─── DATA UNDER STUDY
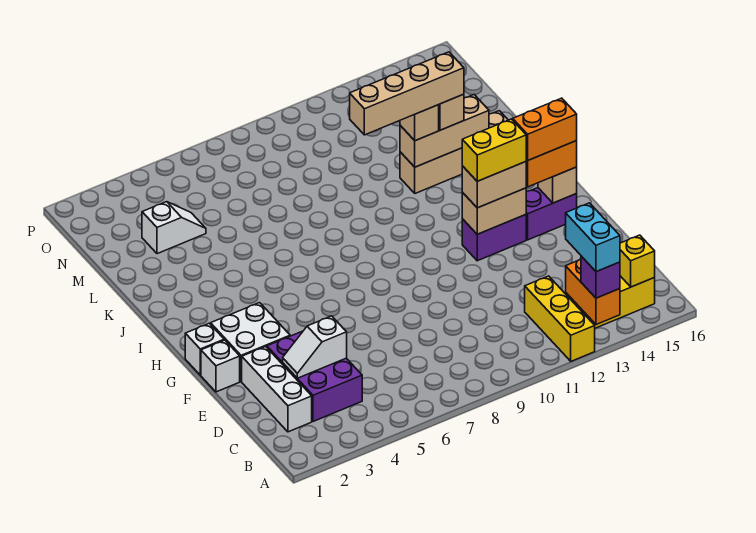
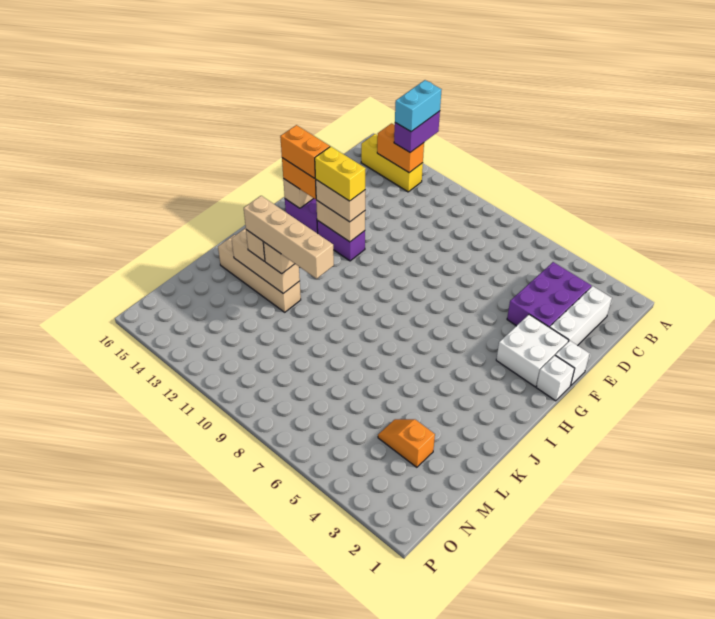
yellow brick A12:C12 level 1 -> none
orange brick A13:B13 level 2 -> orange brick B13:B14 level 2
purple brick A13 level 3 -> purple brick A13:B13 level 3
yellow brick B15 level 2 -> none
white slope D3:D4 level 2 top 4 -> none
white slope M3:M4 level 1 top 3 -> orange slope M3:M4 level 1 top 3

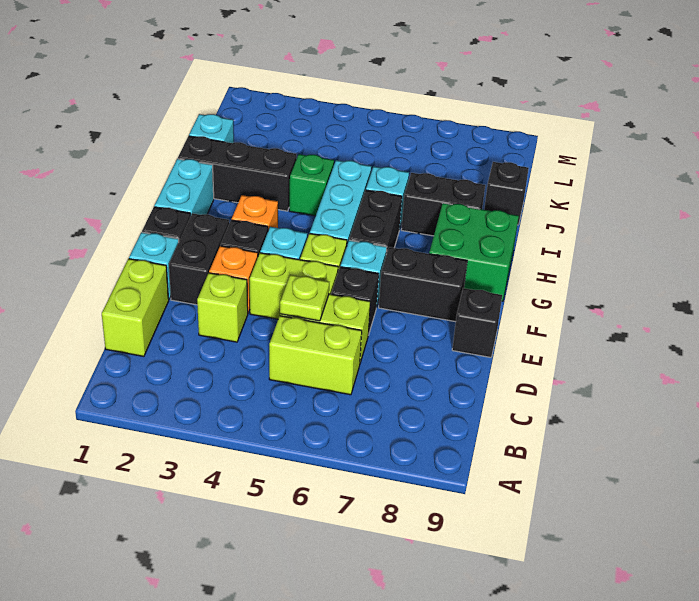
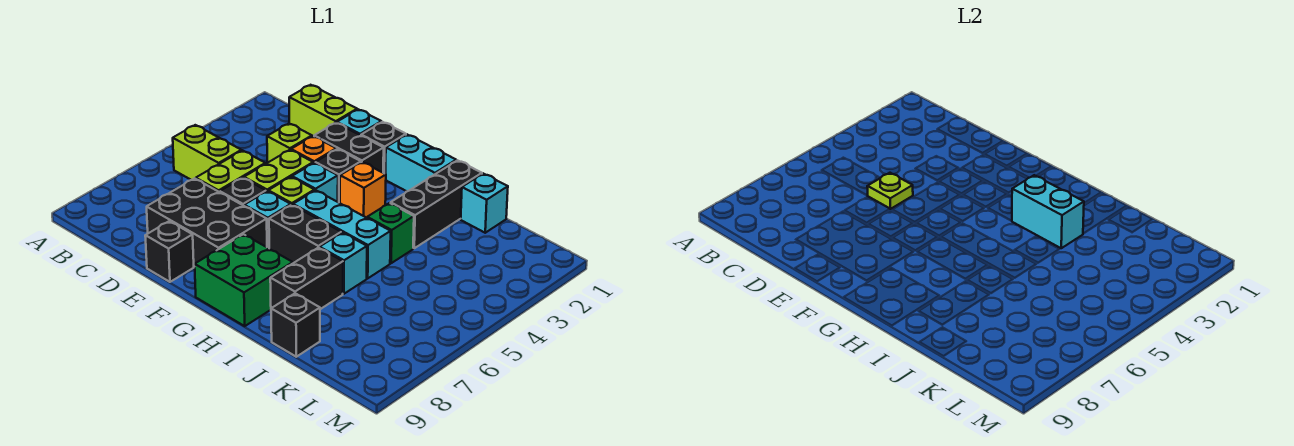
lime brick C5:C6 level 1 -> lime brick B5:C5 level 1
black brick F7:F8 level 1 -> black brick D7:F8 level 1
none -> cyan brick H3:I3 level 2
──────
**WHAT THE TASK ASKS:** Only the count should be given: the number of lines in the entries above containing the word "slope".

**SOLUTION TO THIS TASK:** 2